Image change detection data
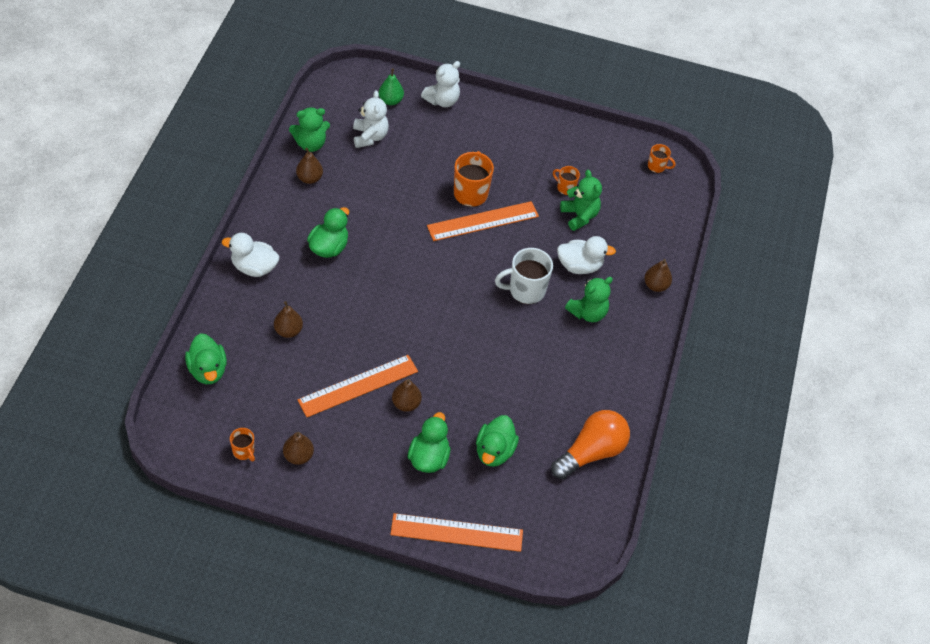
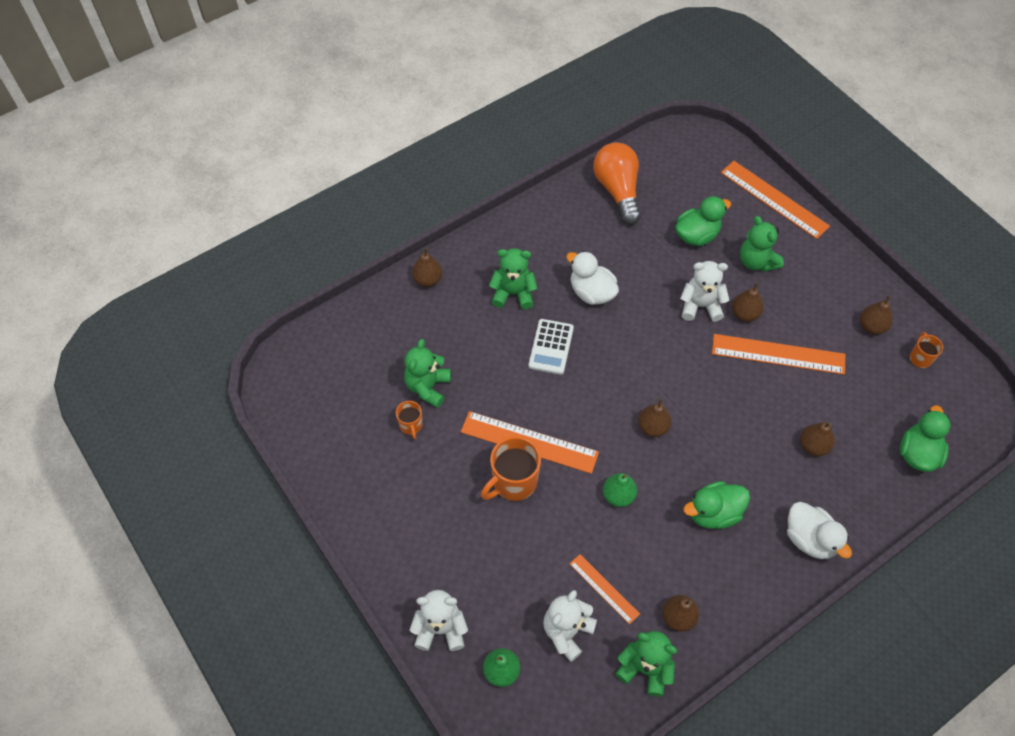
camera: 135 degrees left, 5 degrees up
(366, 169) = (604, 588): none -> orange ruler
(398, 222) = (618, 496): none -> green pear
(410, 278) = (653, 427): none -> brown pear
(429, 457) = (756, 261): green duck -> green teddy bear
(444, 389) = (700, 306): none -> white teddy bear
(525, 290) = (551, 347): white mug -> white calculator
(579, 266) = (478, 338): white duck -> white duck (591, 292)
(591, 452) = (617, 191): orange light bulb -> orange light bulb turned 75 degrees clockwise
(657, 166) = (296, 390): orange mug -> none

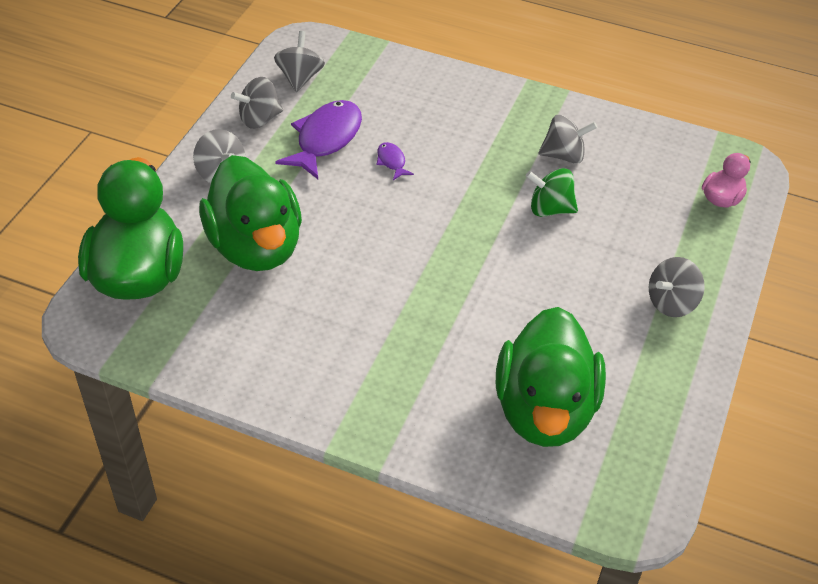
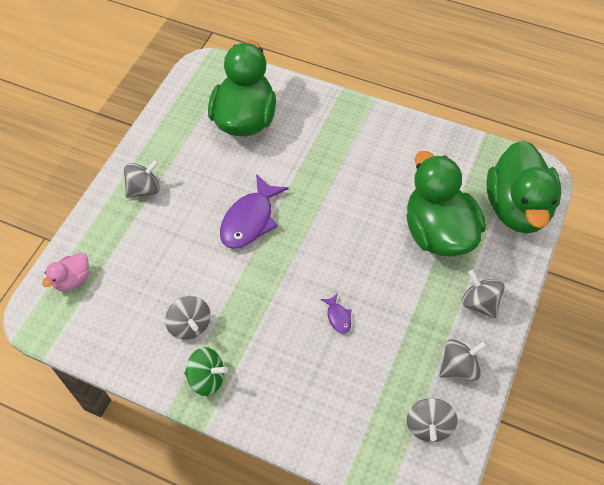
camera: 175 degrees left, 10 degrees up
(326, 139) = (396, 342): purple fish -> purple fish (250, 220)
(550, 209) = (213, 268): green spinning top -> green spinning top (207, 378)
(564, 155) = (190, 325): grey spinning top -> grey spinning top turned 120 degrees counterclockwise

-- Problem details --
Excluding the pictures, reproduce every entry exactly as given.

-- Exercise result --
camera: 135 degrees left, 5 degrees up
(366, 169) = (604, 588): none -> orange ruler
(398, 222) = (618, 496): none -> green pear
(410, 278) = (653, 427): none -> brown pear
(429, 457) = (756, 261): green duck -> green teddy bear
(444, 389) = (700, 306): none -> white teddy bear
(525, 290) = (551, 347): white mug -> white calculator
(579, 266) = (478, 338): white duck -> white duck (591, 292)
(591, 452) = (617, 191): orange light bulb -> orange light bulb turned 75 degrees clockwise
(657, 166) = (296, 390): orange mug -> none

camera: 175 degrees left, 10 degrees up
(326, 139) = (396, 342): purple fish -> purple fish (250, 220)
(550, 209) = (213, 268): green spinning top -> green spinning top (207, 378)
(564, 155) = (190, 325): grey spinning top -> grey spinning top turned 120 degrees counterclockwise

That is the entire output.